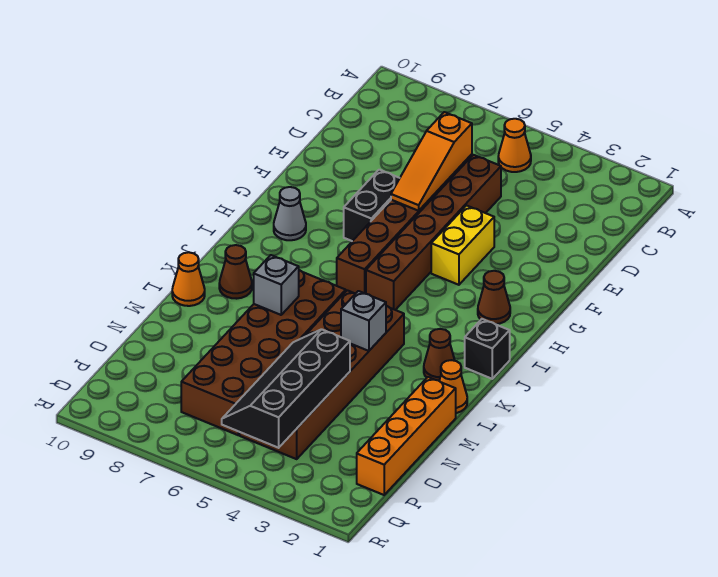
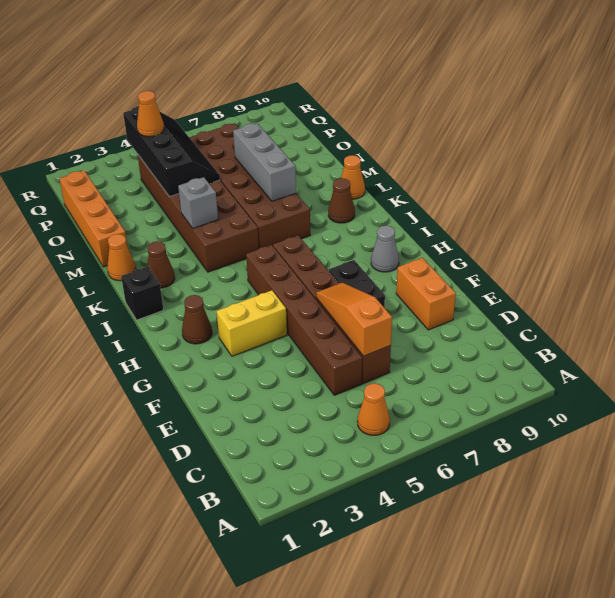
none -> orange brick E9:F9 level 1
yellow brick F4:G4 level 1 -> yellow brick G3:G4 level 1
grey brick L7 level 2 -> grey brick L7:N7 level 2
none -> orange cone P4 level 3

> **WORK REQUIRED**: For each line above that holds the string "brick", provide a copy of that line.

> **FINISHED EXERCISE**:
none -> orange brick E9:F9 level 1
yellow brick F4:G4 level 1 -> yellow brick G3:G4 level 1
grey brick L7 level 2 -> grey brick L7:N7 level 2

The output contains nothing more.